Report every line of the records that includes the word "cupcake".

* _Supplied material_:
■ ■ ■

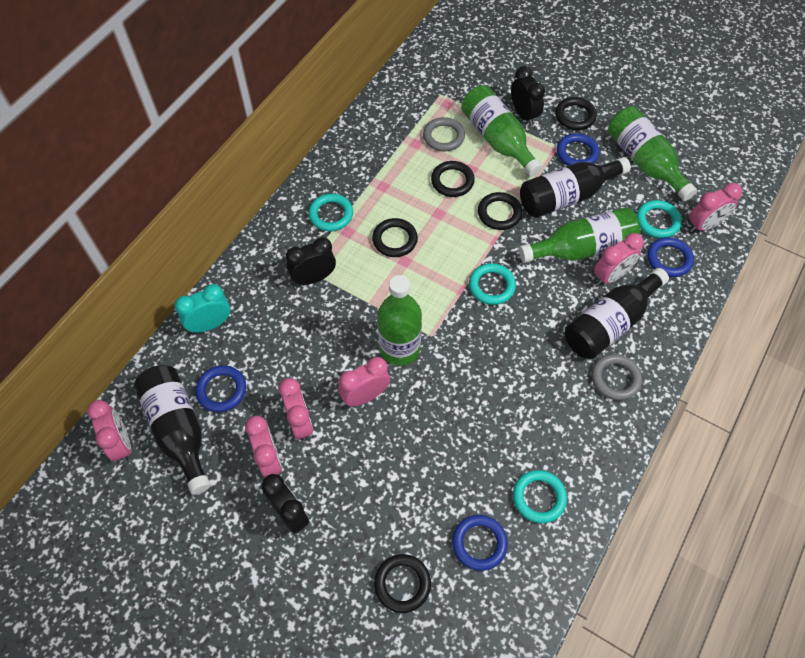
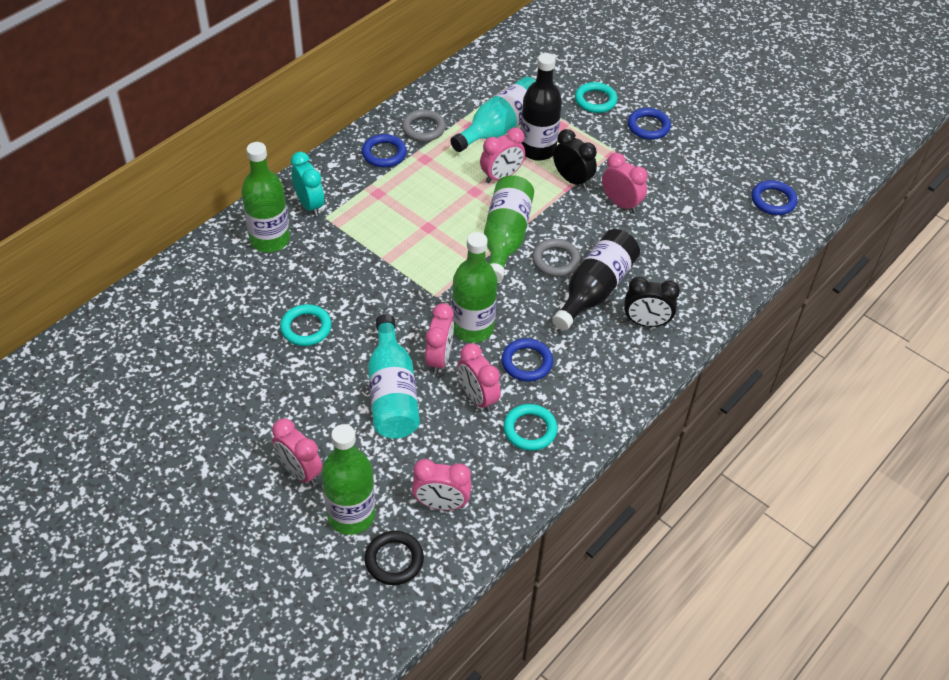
black bottle: 3 -> 2
black clock: 3 -> 2
black ring: 5 -> 1
turquoise bottle: 0 -> 2
turquoise ring: 4 -> 3

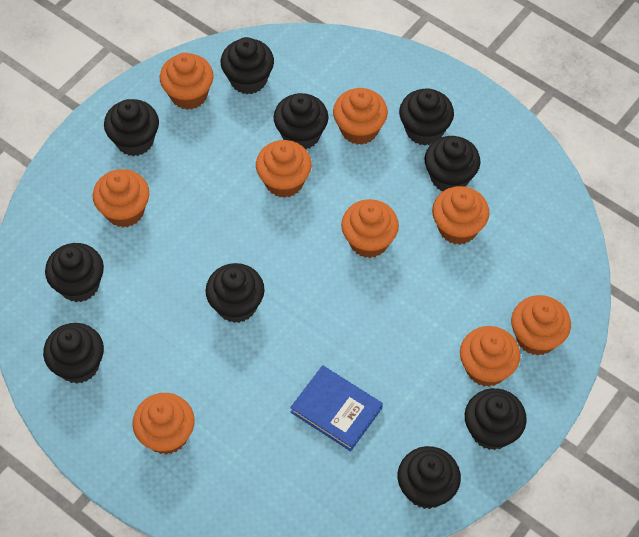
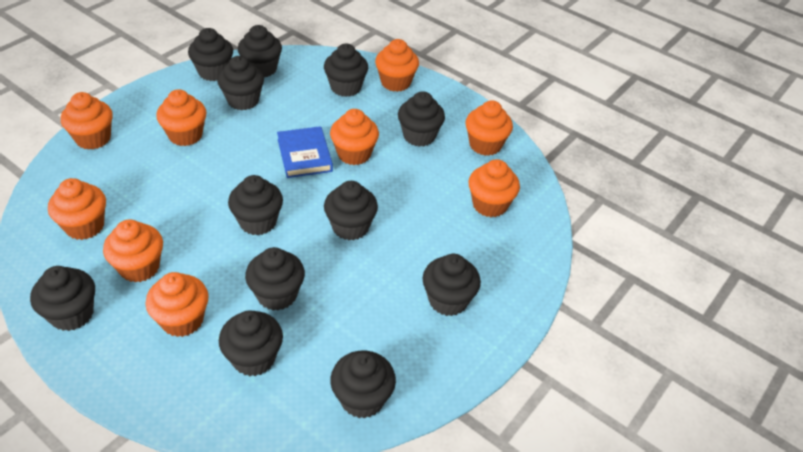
black cupcake: 10 -> 12

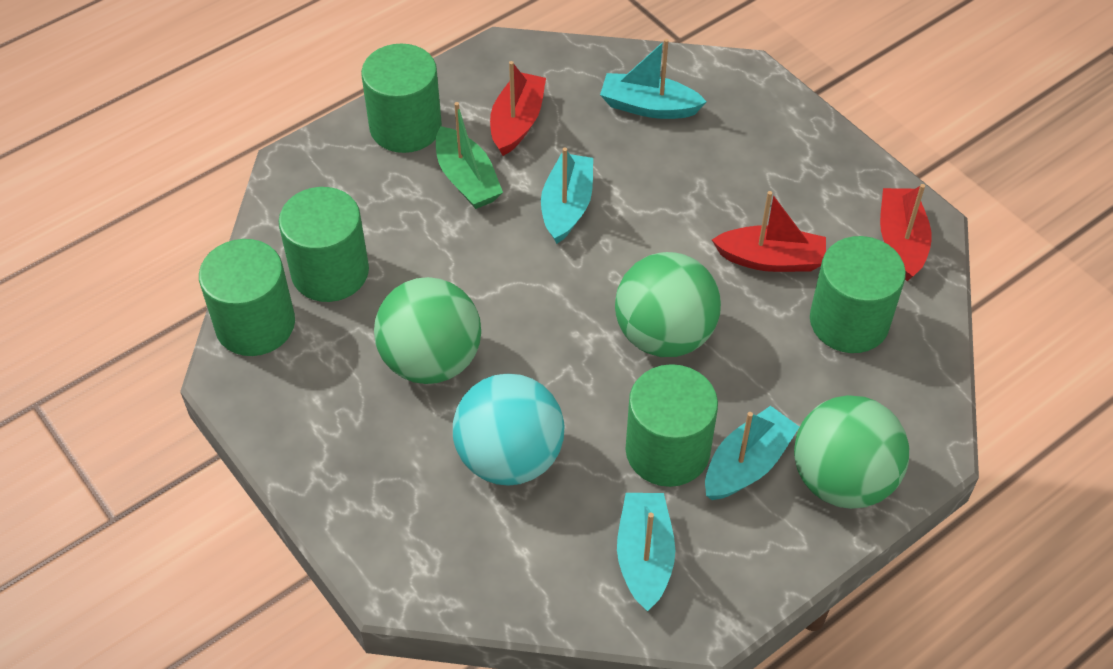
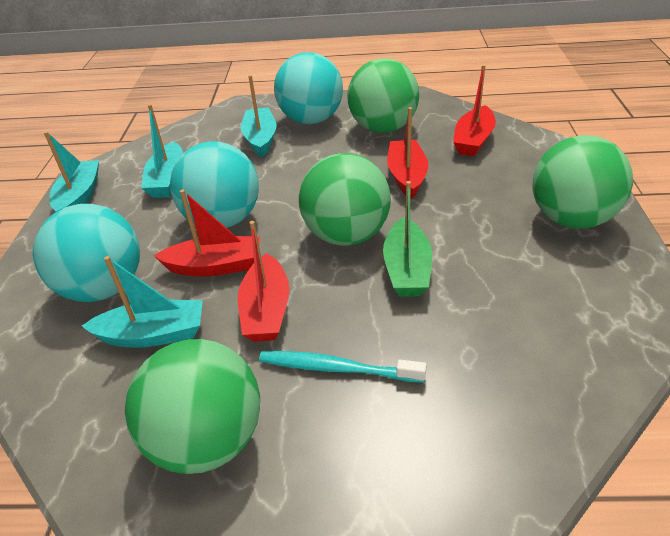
green ball: 3 -> 4
green cylinder: 5 -> 0
red boat: 3 -> 4
turquoise ball: 1 -> 3
turquoise toothbrush: 0 -> 1

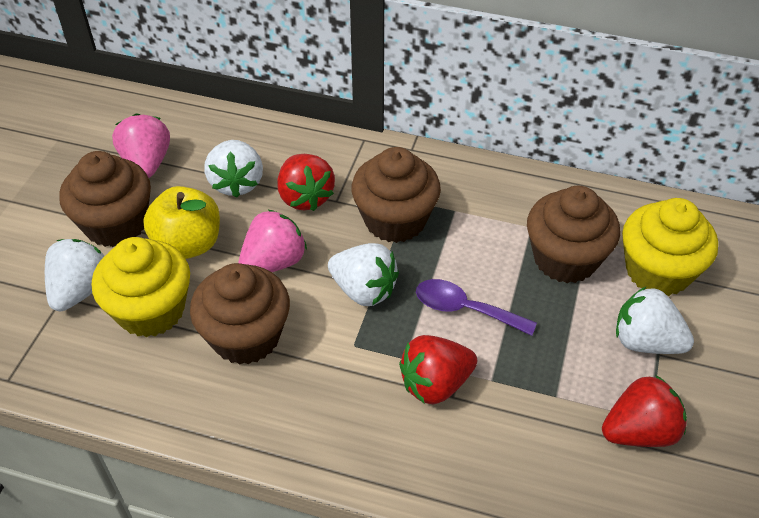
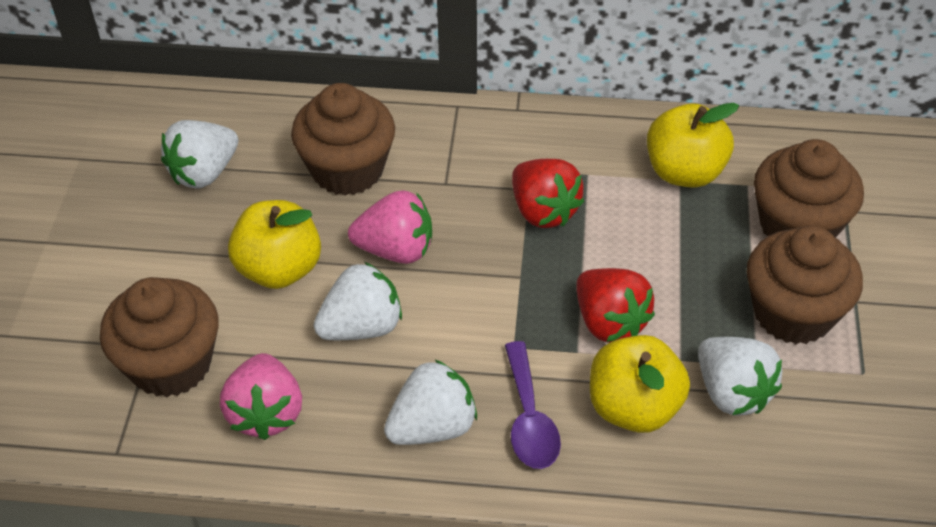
red strawberry: 3 -> 2
yellow apple: 1 -> 3
yellow cupcake: 2 -> 0

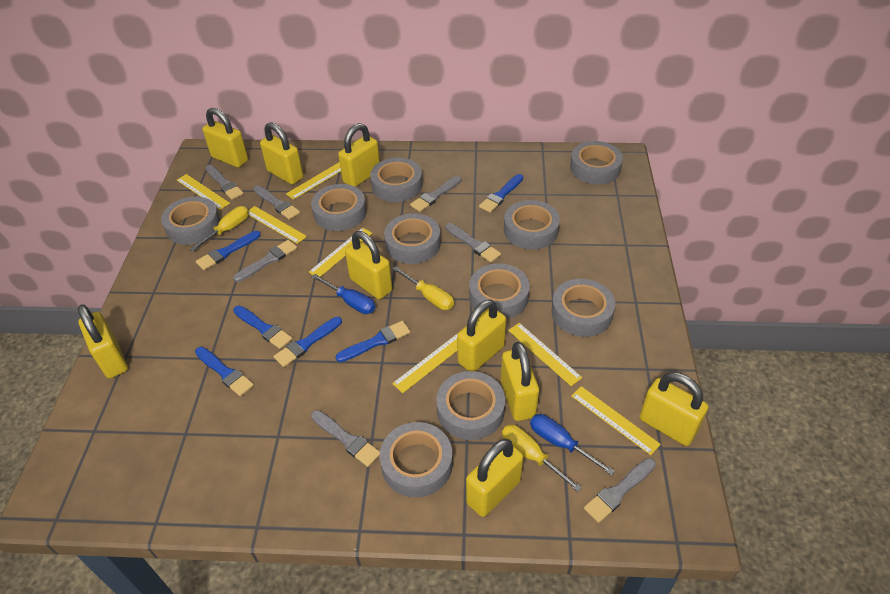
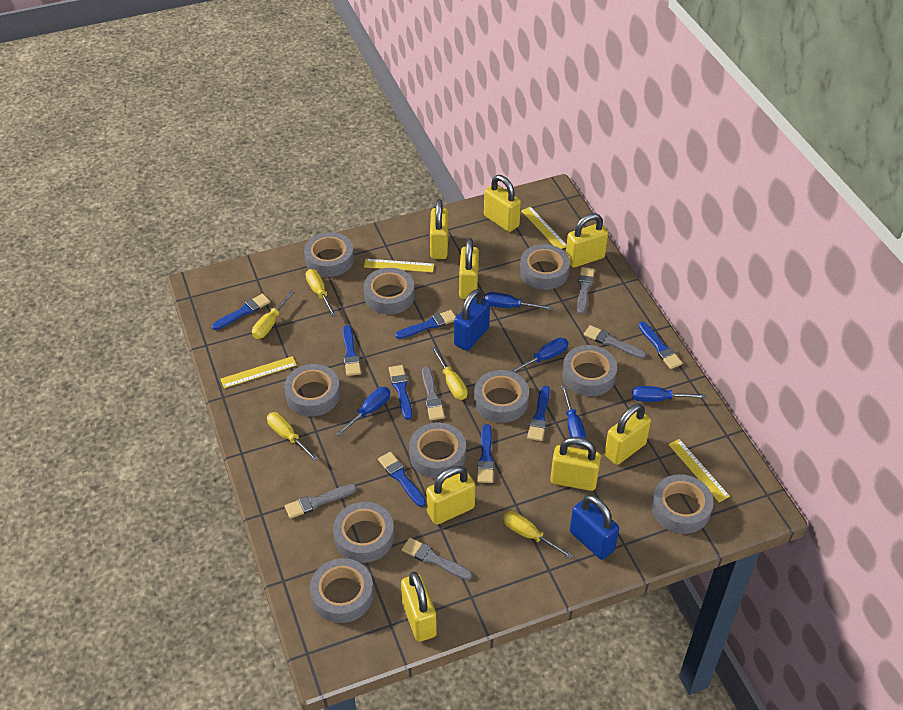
blue brush: 6 -> 8
blue padlock: 0 -> 2
blue screwdriver: 2 -> 5
grey brush: 7 -> 5
yellow padlock: 9 -> 8
yellow ruler: 7 -> 4
yellow screwdriver: 3 -> 5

■ ■ ■

* _Result for this exercise_:
black cupcake: 10 -> 12
yellow cupcake: 2 -> 0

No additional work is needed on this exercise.